STORED DATA:
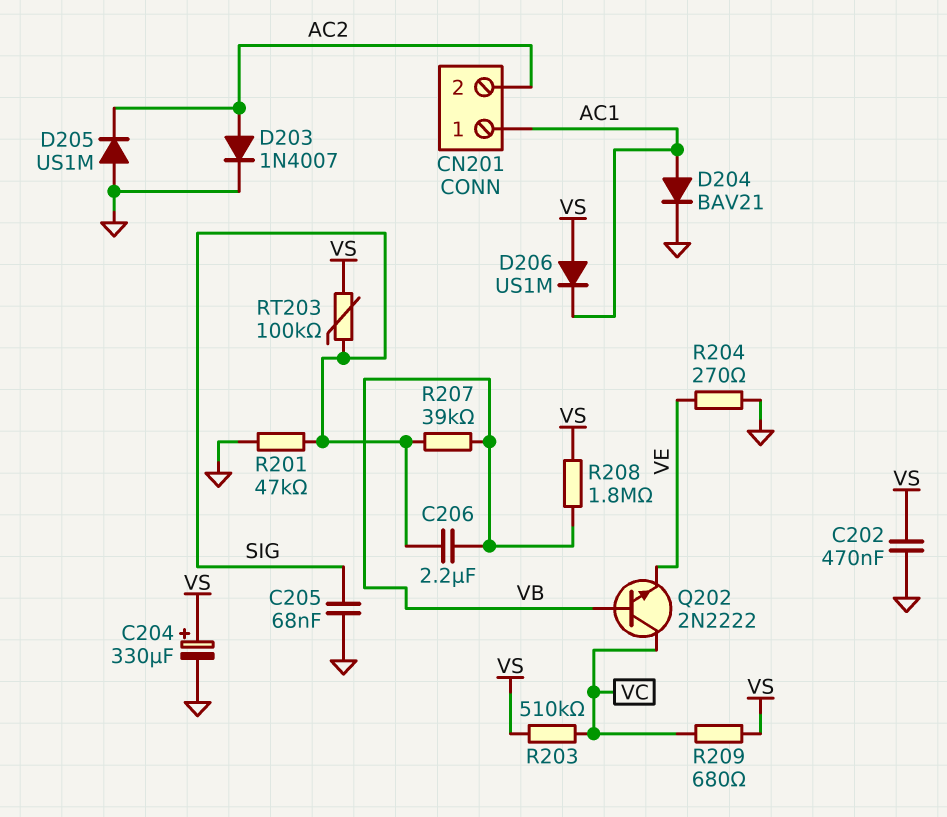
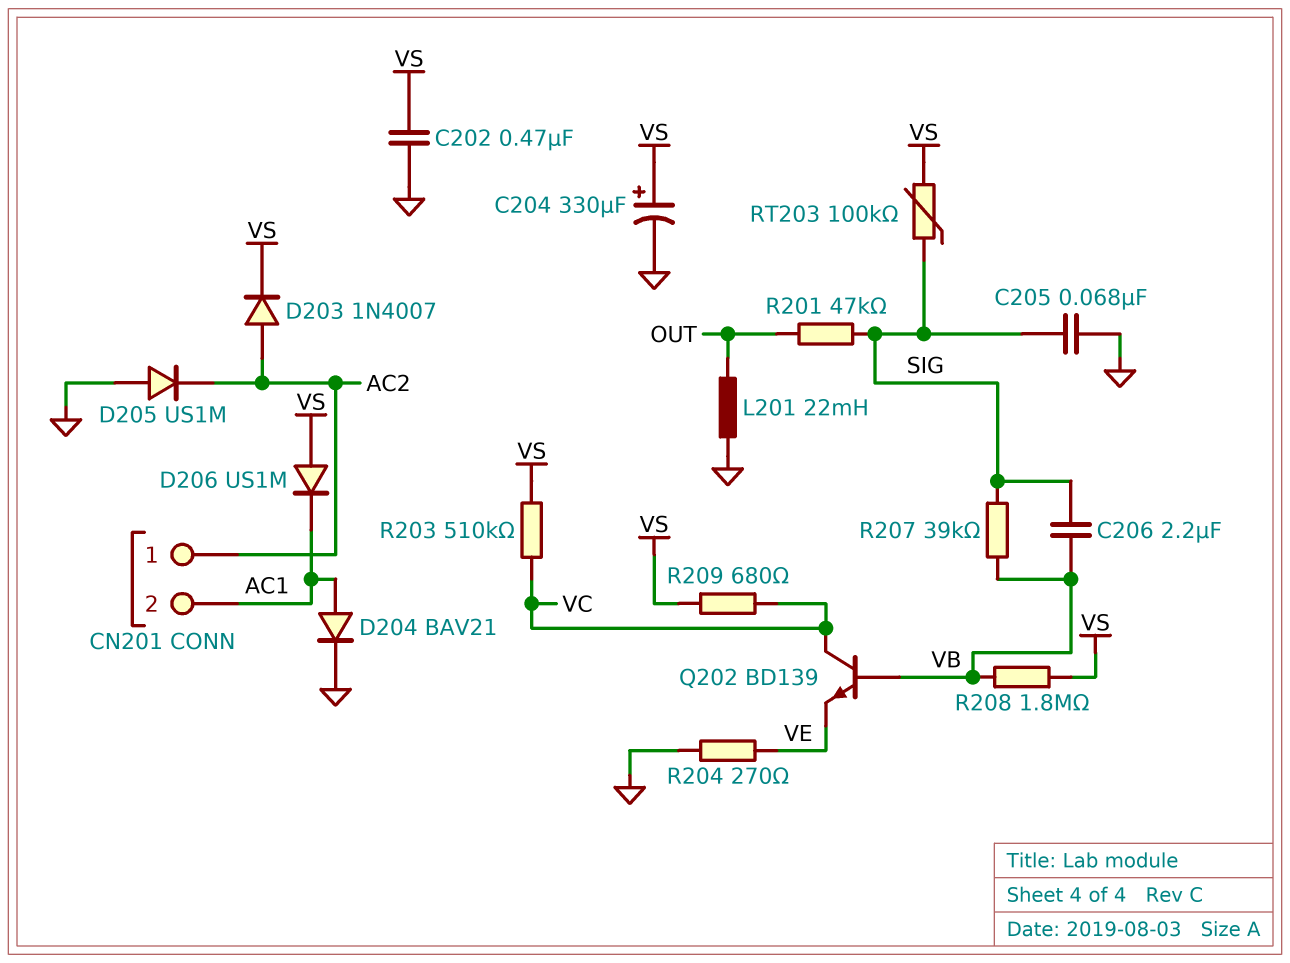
CN201 pin 1: AC1 -> AC2
CN201 pin 2: AC2 -> AC1
D203: diode 1N4007 (A AC2, K GND) -> diode 1N4007 (A AC2, K VS)
L201: none -> 22mH (GND, OUT)
Q202: NPN 2N2222 (B VB, C VC, E VE) -> NPN BD139 (B VB, C VC, E VE)
R201: 47k (GND, SIG) -> 47k (OUT, SIG)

INSTRUCTIONS FOR THE TASK: Top to bottom, retype the listing exactly but drop every picture.

EXPECTED ANSWER:
CN201 pin 1: AC1 -> AC2
CN201 pin 2: AC2 -> AC1
D203: diode 1N4007 (A AC2, K GND) -> diode 1N4007 (A AC2, K VS)
L201: none -> 22mH (GND, OUT)
Q202: NPN 2N2222 (B VB, C VC, E VE) -> NPN BD139 (B VB, C VC, E VE)
R201: 47k (GND, SIG) -> 47k (OUT, SIG)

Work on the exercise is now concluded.